__THE PROBLEM__. Across the entries that follow, work out the number of lines containing the string "white", and state it alone.

───── MATERIAL SUPPLIED

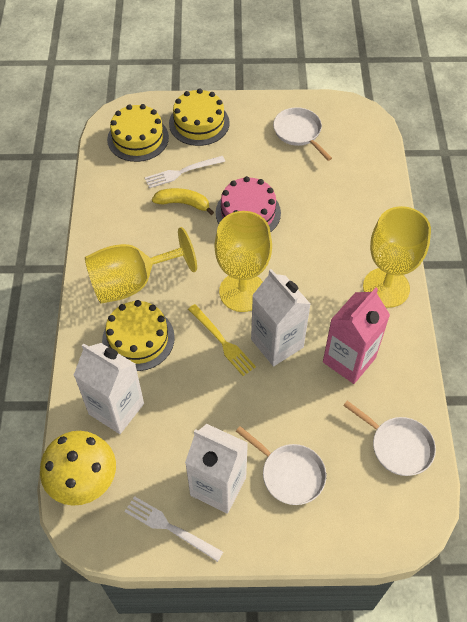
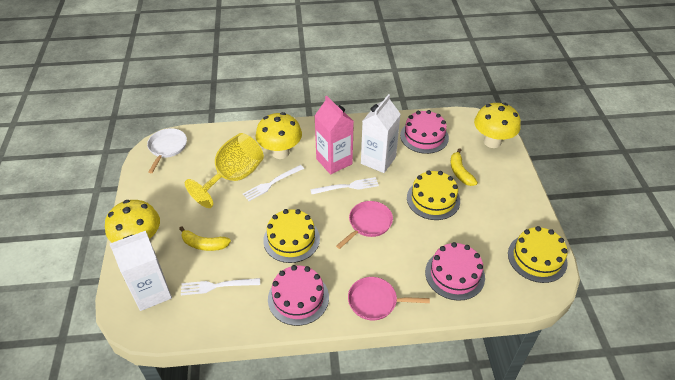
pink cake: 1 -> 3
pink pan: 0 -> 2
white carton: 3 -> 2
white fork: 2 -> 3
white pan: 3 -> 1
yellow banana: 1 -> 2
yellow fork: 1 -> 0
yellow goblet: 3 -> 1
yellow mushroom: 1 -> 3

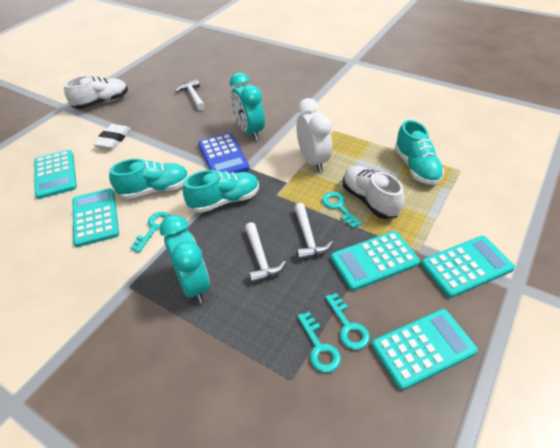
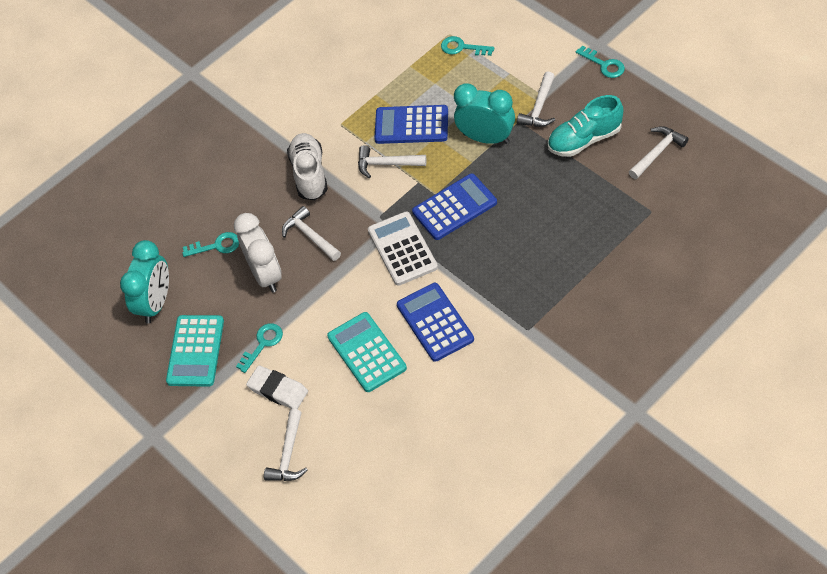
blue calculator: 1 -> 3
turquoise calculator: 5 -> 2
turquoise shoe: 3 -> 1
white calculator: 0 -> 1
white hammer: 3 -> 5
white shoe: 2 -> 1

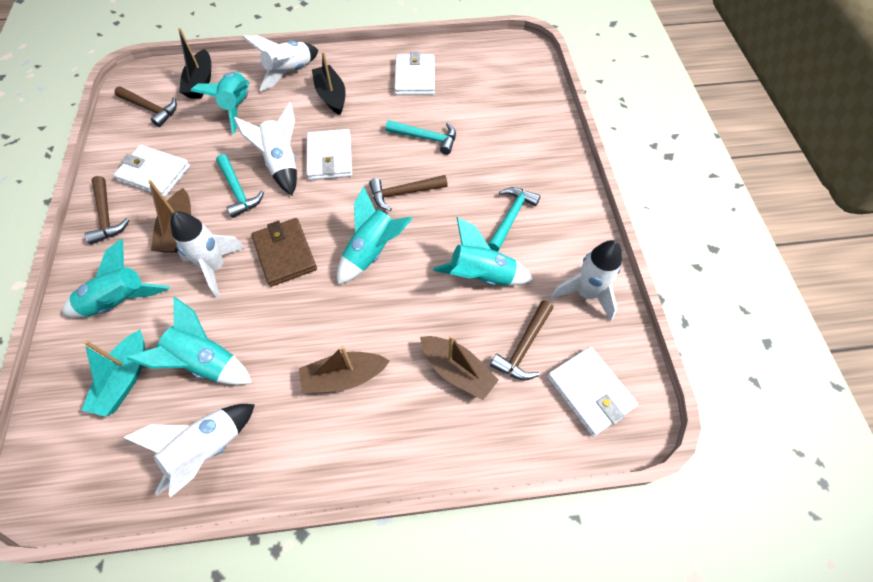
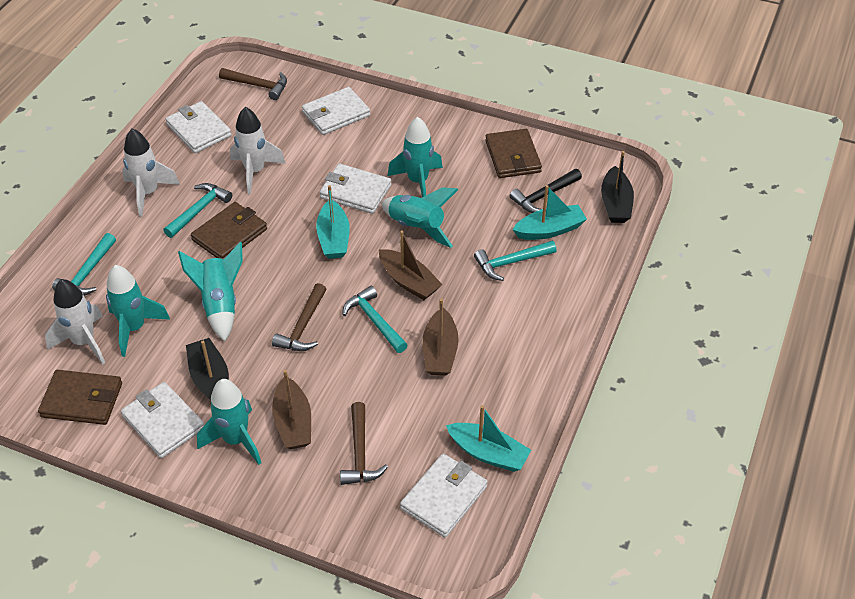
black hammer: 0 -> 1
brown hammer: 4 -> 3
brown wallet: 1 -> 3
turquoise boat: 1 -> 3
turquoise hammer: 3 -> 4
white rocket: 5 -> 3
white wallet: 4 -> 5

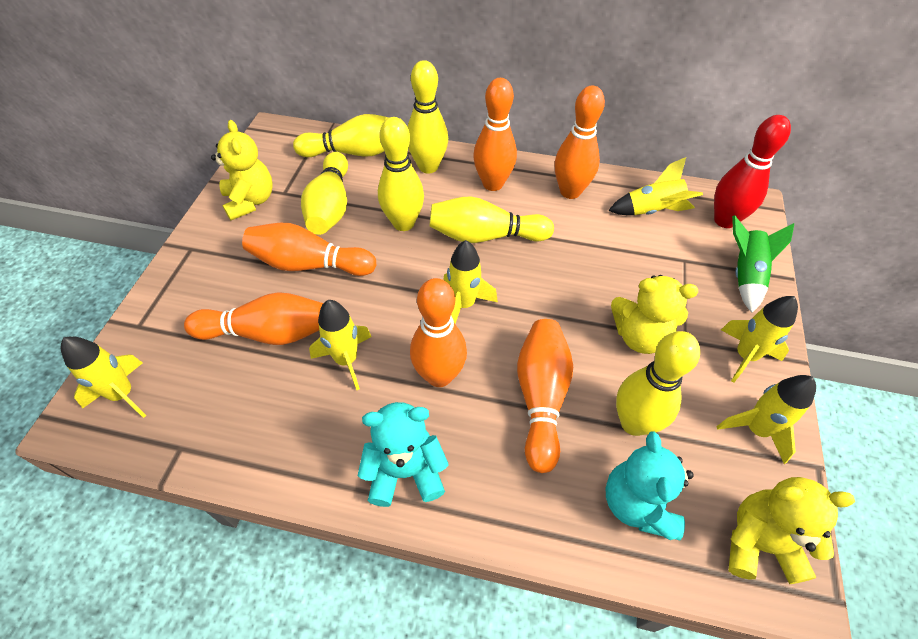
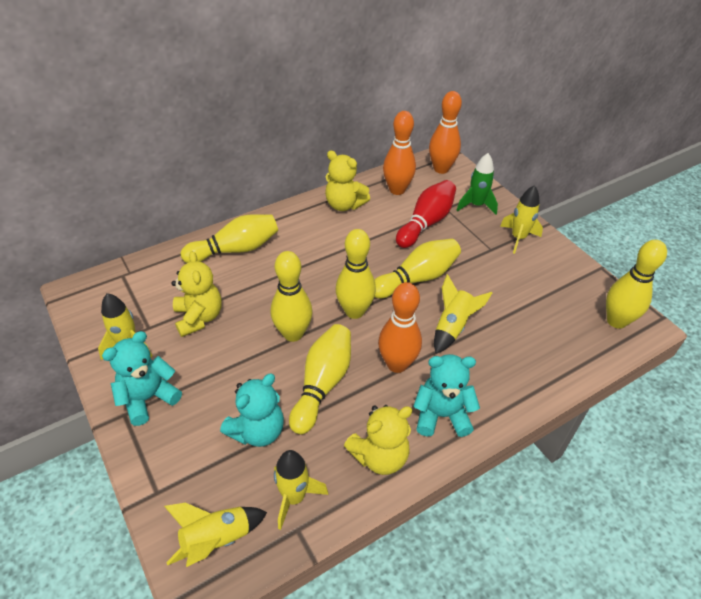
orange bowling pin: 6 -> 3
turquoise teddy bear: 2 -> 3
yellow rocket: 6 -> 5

──────────

__SOLUTION TO THE EXERCISE__. 8